%%
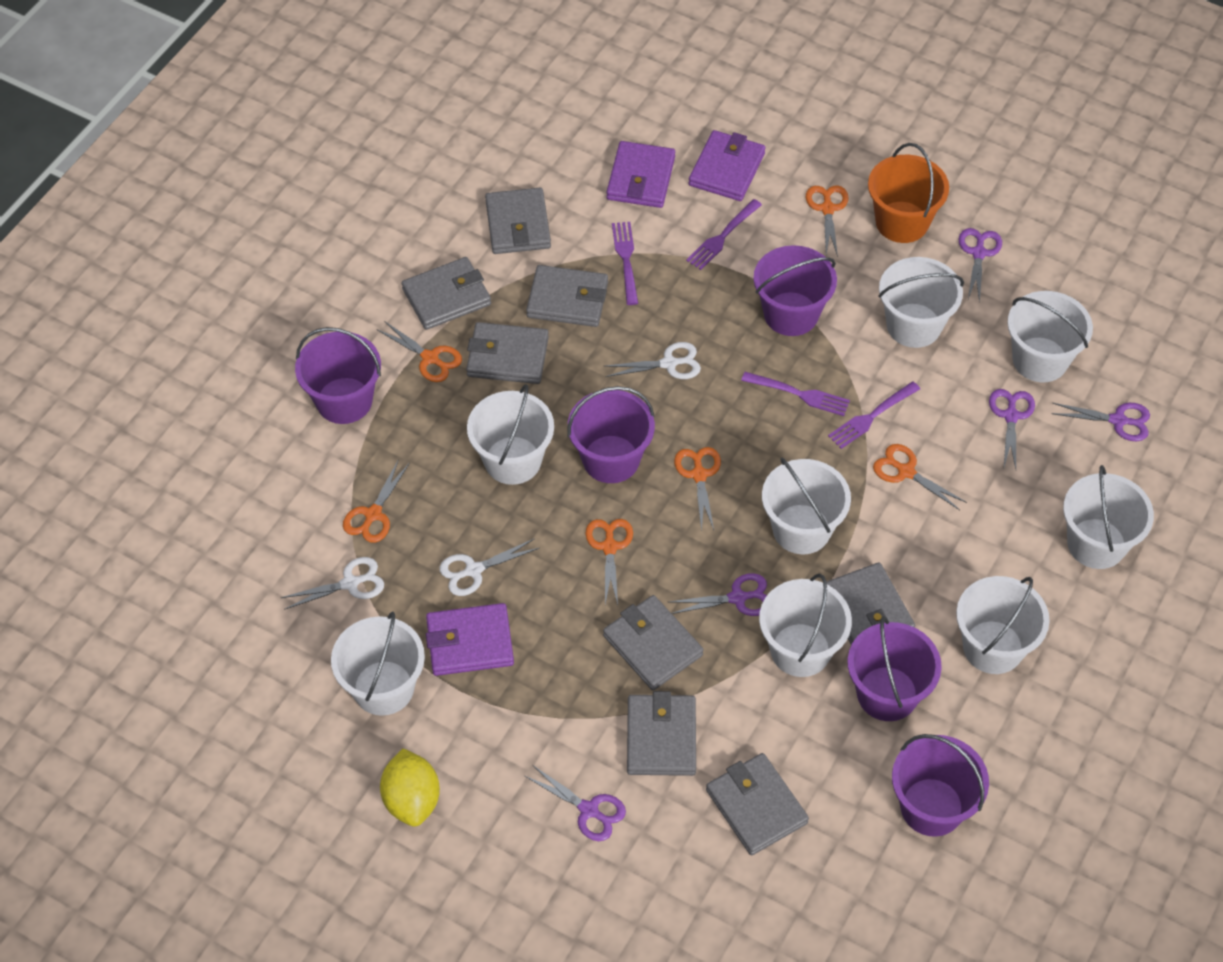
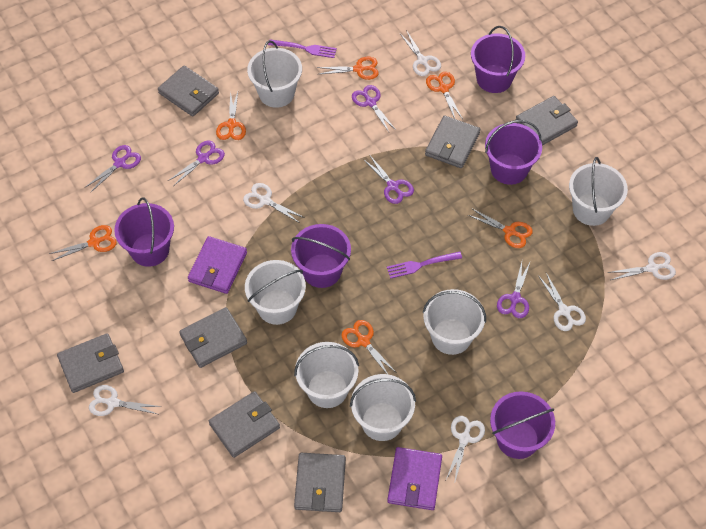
grey wallet: 8 -> 7
orange bucket: 1 -> 0
purple fork: 4 -> 2
purple wallet: 3 -> 2
white bucket: 8 -> 6
white scissors: 3 -> 6
yellow lemon: 1 -> 0

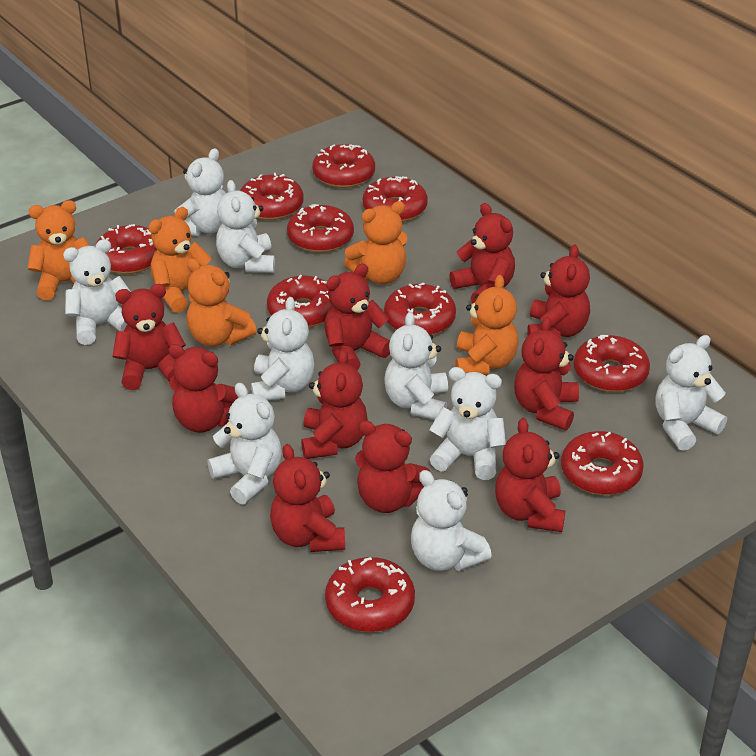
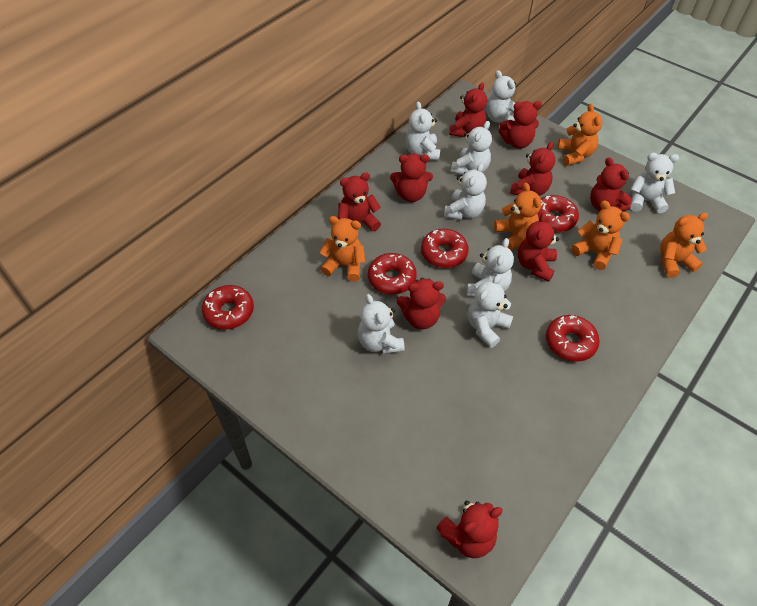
red donut: 10 -> 5
red teddy bear: 10 -> 9
white teddy bear: 9 -> 8

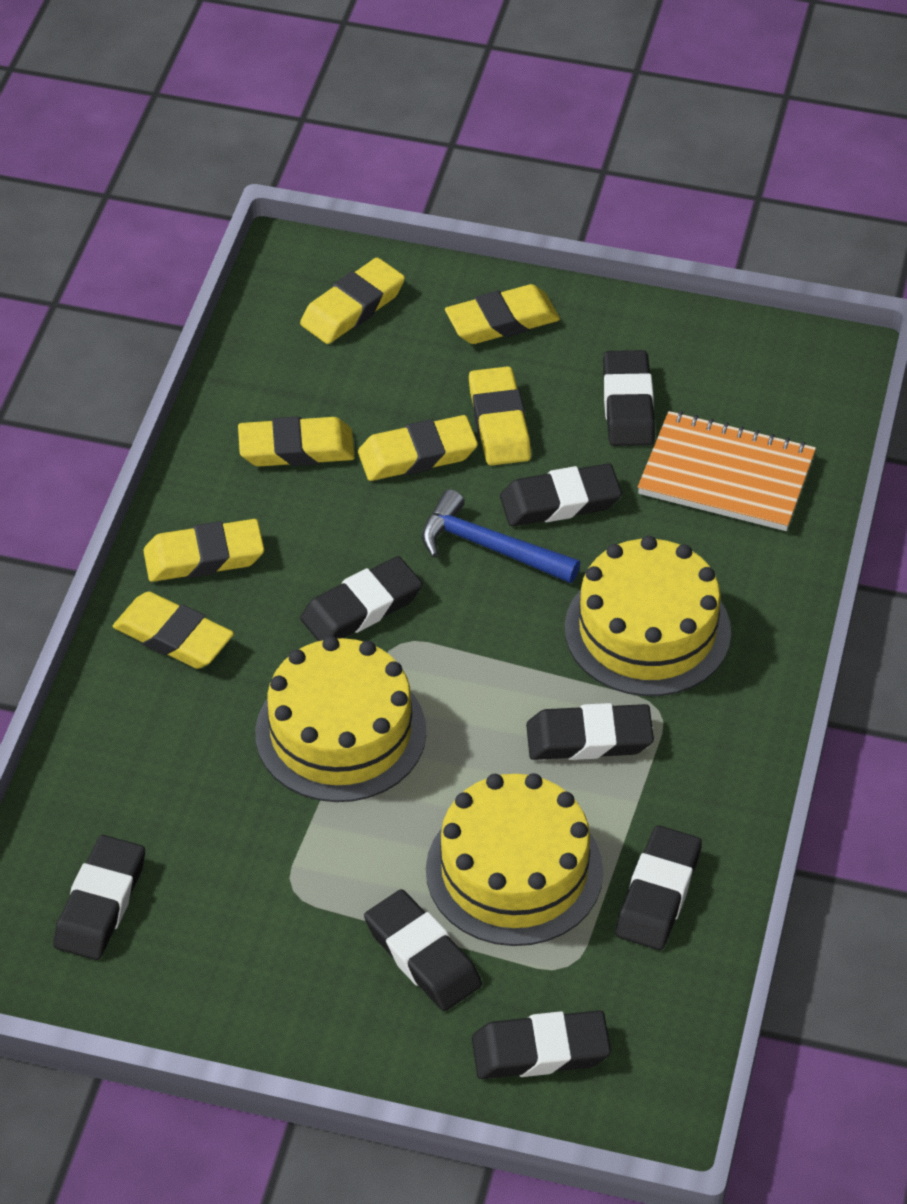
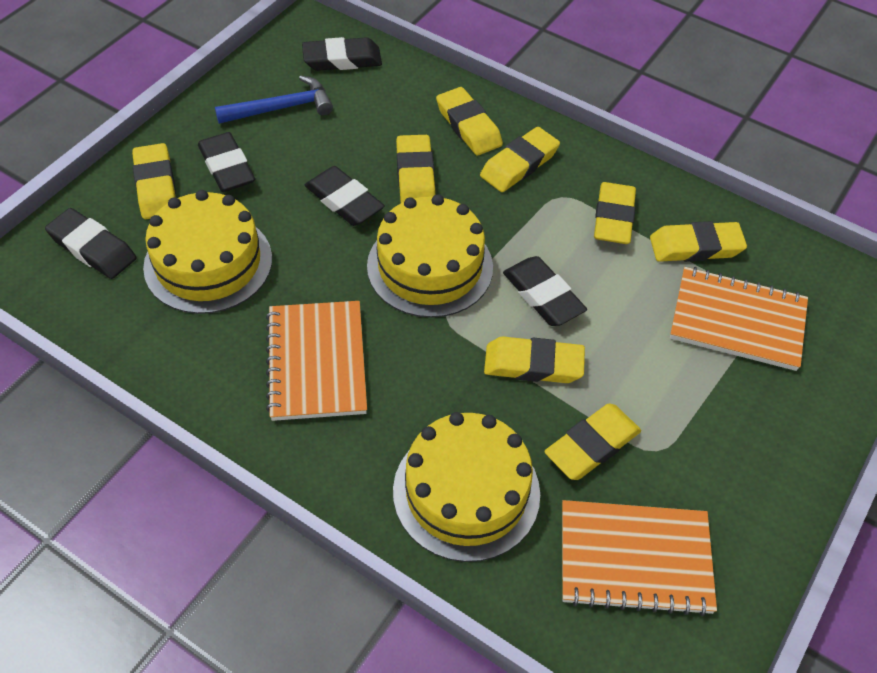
black eraser: 8 -> 5
orange notebook: 1 -> 3
yellow eraser: 7 -> 8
%%
## TO DO
The expected answer is a copy of every line in the entries that holds the word "orange".

## EXERCISE ANSWER
orange bucket: 1 -> 0
orange notebook: 1 -> 3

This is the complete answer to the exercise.